*** Excerpted records ***

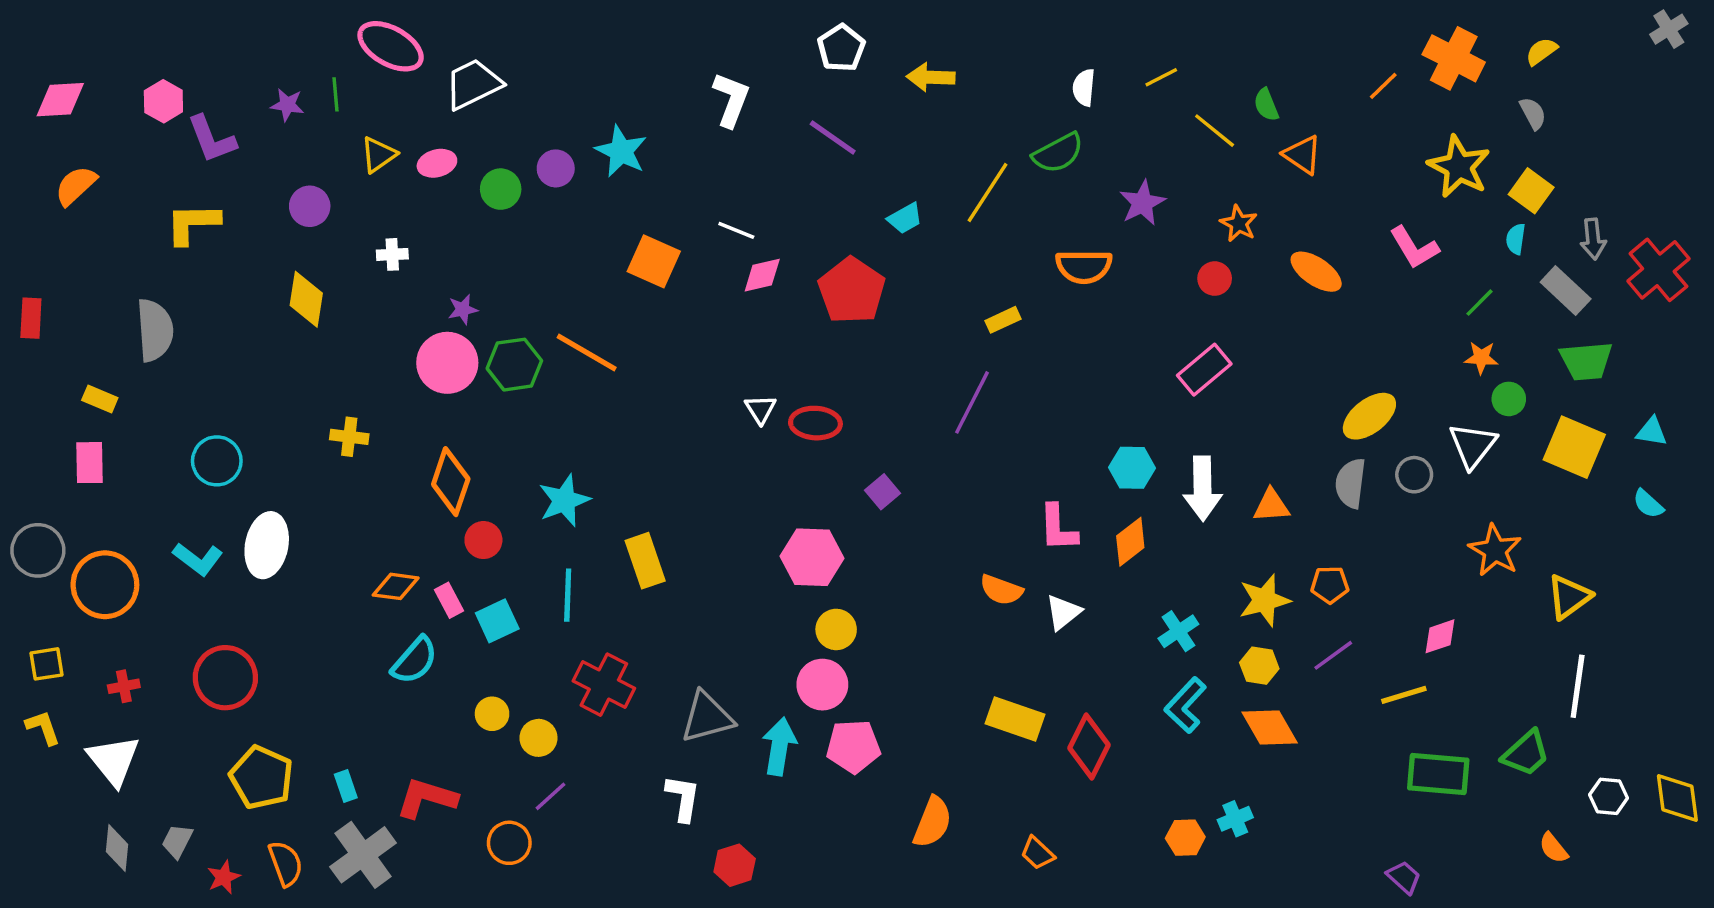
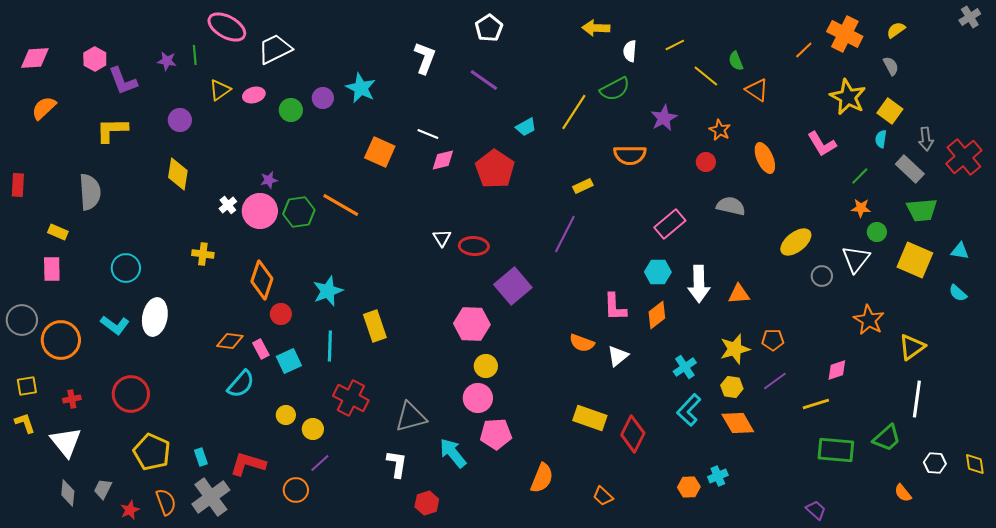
yellow arrow: (931, 77) -> (596, 28), moved
white cross: (392, 254) -> (228, 205), moved, turned -36
orange ellipse: (1316, 272) -> (765, 158), turned 32
pink rectangle: (1204, 370) -> (670, 224), moved
gray semicircle: (1351, 483) -> (731, 206), moved, turned 96
purple square: (883, 492) -> (513, 286), size x1.8
cyan arrow: (779, 746) -> (453, 453), moved, turned -48
yellow diamond: (1677, 798) -> (975, 464), size x0.7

***

Required action:
The string "turned" may occur in the listing; show every line where it does.

Task result:
white cross: (392, 254) -> (228, 205), moved, turned -36
orange ellipse: (1316, 272) -> (765, 158), turned 32
gray semicircle: (1351, 483) -> (731, 206), moved, turned 96
cyan arrow: (779, 746) -> (453, 453), moved, turned -48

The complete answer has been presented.